[Data items]
=== Section Start ===
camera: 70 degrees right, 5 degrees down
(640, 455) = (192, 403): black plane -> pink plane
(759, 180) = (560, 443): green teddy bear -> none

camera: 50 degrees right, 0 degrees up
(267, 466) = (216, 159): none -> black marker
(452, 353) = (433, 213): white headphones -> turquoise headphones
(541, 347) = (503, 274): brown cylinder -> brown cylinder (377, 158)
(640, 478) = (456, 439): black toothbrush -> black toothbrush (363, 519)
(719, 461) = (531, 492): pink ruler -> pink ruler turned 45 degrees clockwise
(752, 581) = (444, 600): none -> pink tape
=== Section End ===
=== Section Start ===
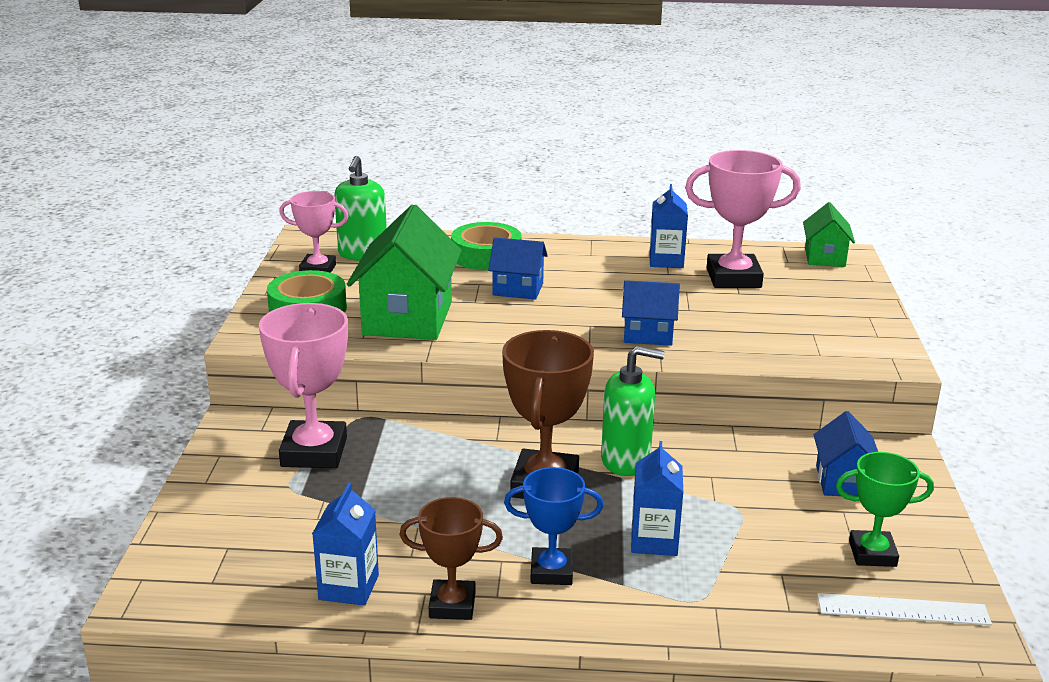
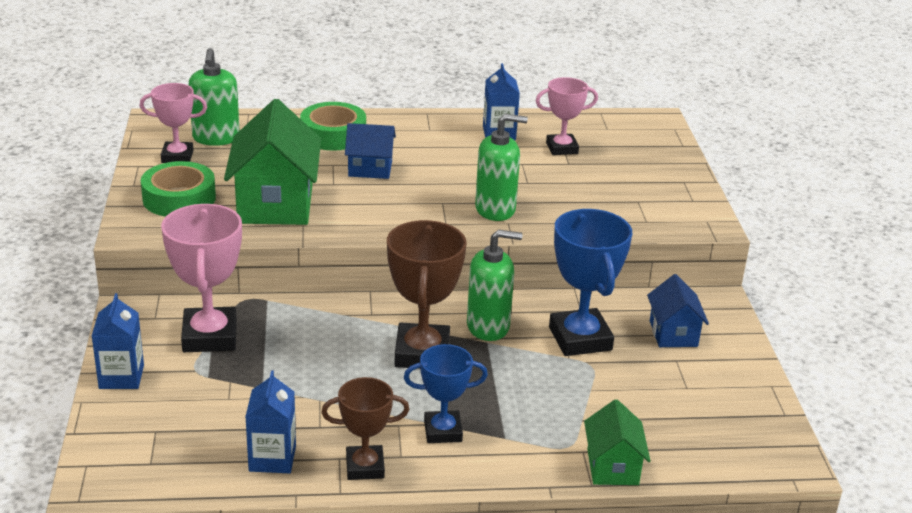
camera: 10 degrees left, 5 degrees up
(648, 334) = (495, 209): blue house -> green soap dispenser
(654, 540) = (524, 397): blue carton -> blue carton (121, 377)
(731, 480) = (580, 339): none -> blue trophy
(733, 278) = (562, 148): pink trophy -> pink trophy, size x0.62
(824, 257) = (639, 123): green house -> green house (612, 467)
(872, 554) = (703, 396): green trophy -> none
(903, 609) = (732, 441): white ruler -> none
=== Section End ===
=== Section Start ===
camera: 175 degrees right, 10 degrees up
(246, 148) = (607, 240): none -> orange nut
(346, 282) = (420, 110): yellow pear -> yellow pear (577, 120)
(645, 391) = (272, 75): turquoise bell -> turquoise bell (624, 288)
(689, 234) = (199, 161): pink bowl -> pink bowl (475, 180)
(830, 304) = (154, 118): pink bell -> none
=== Section End ===
# [PROBLEM DESCRIPTION]
Which lines in the records contain the word "blue"? Copy each one.

# [WRITTEN SOLUTION]
(648, 334) = (495, 209): blue house -> green soap dispenser
(654, 540) = (524, 397): blue carton -> blue carton (121, 377)
(731, 480) = (580, 339): none -> blue trophy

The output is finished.